Data entries:
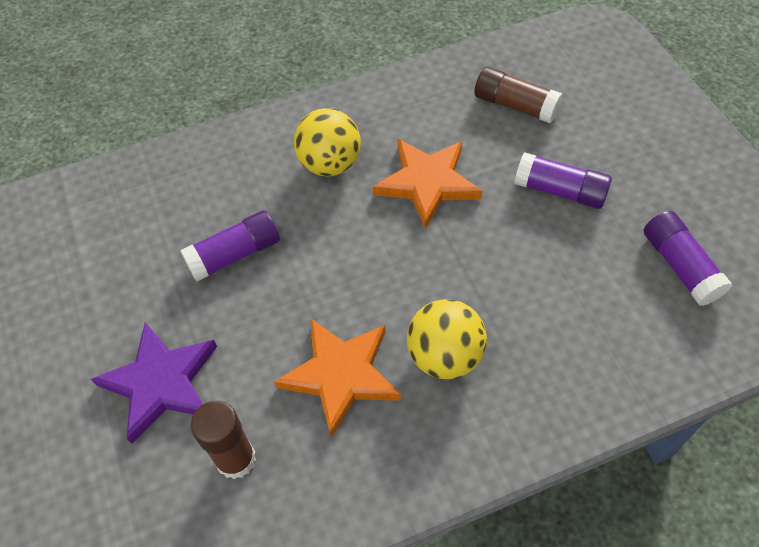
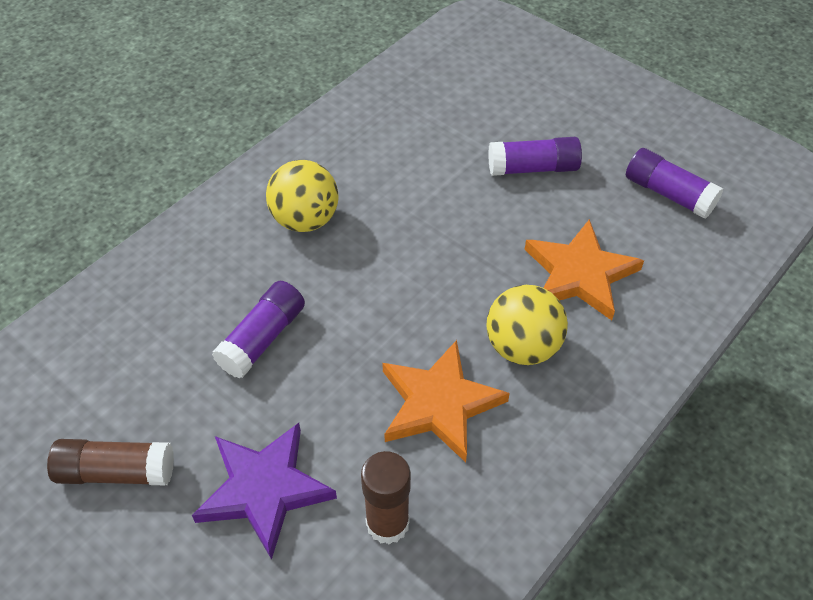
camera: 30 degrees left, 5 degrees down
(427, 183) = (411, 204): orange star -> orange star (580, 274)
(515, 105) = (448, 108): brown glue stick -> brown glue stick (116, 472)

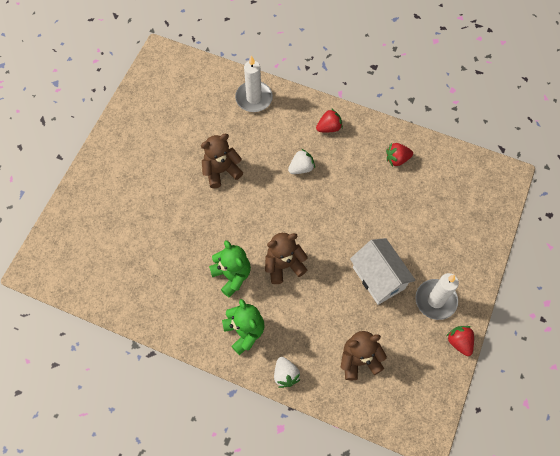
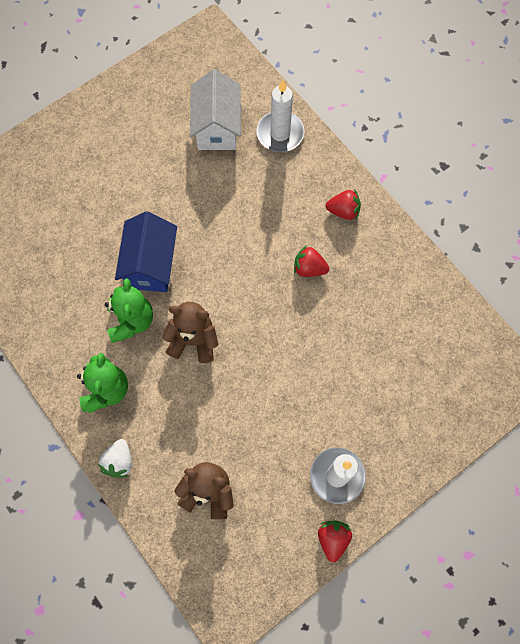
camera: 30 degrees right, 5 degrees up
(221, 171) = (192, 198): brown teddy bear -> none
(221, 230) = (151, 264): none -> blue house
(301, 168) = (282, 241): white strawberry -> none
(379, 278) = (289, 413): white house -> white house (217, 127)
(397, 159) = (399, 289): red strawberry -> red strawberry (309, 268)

## [TASK BRIEF]
The answer must consist of each line from the data that includes the string "brown".

## [OUTPUT OF THE EXERCISE]
(515, 105) = (448, 108): brown glue stick -> brown glue stick (116, 472)
(221, 171) = (192, 198): brown teddy bear -> none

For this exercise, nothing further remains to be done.